(Record extracts begins)

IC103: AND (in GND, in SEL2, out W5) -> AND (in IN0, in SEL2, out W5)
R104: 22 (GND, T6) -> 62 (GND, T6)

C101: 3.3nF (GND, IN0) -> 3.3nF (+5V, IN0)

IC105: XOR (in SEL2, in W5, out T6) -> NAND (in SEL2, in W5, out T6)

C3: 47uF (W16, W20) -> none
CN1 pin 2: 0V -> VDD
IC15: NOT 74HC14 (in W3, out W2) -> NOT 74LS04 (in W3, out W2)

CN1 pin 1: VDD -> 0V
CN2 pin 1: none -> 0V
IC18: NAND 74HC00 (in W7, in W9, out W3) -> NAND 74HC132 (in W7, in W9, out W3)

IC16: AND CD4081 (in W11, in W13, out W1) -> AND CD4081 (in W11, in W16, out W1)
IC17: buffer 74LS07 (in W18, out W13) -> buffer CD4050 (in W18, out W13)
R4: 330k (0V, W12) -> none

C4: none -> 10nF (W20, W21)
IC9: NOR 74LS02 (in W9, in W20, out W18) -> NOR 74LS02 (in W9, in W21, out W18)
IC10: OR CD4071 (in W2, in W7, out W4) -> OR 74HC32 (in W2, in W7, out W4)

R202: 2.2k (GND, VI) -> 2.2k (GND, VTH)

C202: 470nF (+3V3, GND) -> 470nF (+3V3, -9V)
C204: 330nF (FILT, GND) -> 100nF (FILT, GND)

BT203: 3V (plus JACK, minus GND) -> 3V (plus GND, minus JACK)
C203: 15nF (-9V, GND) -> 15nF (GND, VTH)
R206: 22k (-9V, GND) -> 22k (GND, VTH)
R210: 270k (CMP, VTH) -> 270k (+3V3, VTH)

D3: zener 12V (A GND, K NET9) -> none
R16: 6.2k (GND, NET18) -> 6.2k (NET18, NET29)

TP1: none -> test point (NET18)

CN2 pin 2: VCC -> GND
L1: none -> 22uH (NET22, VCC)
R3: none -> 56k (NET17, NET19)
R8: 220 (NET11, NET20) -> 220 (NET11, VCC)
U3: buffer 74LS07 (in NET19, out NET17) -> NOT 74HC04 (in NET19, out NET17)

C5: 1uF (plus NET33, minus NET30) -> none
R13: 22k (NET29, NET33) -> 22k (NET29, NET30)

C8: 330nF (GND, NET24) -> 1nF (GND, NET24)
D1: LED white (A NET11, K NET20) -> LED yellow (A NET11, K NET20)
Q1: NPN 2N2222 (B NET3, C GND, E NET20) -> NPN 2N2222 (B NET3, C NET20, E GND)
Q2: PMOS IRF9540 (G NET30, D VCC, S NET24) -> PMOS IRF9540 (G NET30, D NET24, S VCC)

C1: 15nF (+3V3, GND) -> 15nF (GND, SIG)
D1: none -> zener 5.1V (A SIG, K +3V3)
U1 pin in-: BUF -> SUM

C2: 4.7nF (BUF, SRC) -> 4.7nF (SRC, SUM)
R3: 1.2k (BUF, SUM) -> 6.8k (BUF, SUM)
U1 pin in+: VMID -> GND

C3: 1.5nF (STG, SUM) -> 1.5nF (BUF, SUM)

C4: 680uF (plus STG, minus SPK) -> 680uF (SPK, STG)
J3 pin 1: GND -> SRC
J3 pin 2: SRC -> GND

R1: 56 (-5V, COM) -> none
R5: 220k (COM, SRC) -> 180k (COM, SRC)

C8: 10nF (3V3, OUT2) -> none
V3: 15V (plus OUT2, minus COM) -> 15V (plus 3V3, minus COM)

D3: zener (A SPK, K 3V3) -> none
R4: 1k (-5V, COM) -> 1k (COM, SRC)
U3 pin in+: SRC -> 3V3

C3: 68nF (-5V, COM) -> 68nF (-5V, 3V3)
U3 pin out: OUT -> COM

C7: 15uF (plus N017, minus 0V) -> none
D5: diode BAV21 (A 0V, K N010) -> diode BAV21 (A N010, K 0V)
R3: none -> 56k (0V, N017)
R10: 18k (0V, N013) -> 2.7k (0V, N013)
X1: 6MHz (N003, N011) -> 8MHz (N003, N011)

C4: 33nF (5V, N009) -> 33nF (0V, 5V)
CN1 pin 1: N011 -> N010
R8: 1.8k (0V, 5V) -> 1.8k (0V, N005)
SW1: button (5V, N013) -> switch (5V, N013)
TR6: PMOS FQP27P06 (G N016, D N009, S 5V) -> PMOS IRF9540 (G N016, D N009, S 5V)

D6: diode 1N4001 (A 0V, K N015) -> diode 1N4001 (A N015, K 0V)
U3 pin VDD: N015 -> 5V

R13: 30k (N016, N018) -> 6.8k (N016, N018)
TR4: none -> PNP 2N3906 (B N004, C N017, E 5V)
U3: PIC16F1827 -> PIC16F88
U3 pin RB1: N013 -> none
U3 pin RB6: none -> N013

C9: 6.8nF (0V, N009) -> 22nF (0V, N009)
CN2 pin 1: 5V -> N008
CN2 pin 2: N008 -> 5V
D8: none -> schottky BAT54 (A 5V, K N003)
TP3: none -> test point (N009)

(Record extracts ends)

Lines from the one containing "SW1: button (5V, N013) -> switch (5V, N013)" through the last line of the records, restated word for word: that is the whole response.

* [Written solution]
SW1: button (5V, N013) -> switch (5V, N013)
TR6: PMOS FQP27P06 (G N016, D N009, S 5V) -> PMOS IRF9540 (G N016, D N009, S 5V)

D6: diode 1N4001 (A 0V, K N015) -> diode 1N4001 (A N015, K 0V)
U3 pin VDD: N015 -> 5V

R13: 30k (N016, N018) -> 6.8k (N016, N018)
TR4: none -> PNP 2N3906 (B N004, C N017, E 5V)
U3: PIC16F1827 -> PIC16F88
U3 pin RB1: N013 -> none
U3 pin RB6: none -> N013

C9: 6.8nF (0V, N009) -> 22nF (0V, N009)
CN2 pin 1: 5V -> N008
CN2 pin 2: N008 -> 5V
D8: none -> schottky BAT54 (A 5V, K N003)
TP3: none -> test point (N009)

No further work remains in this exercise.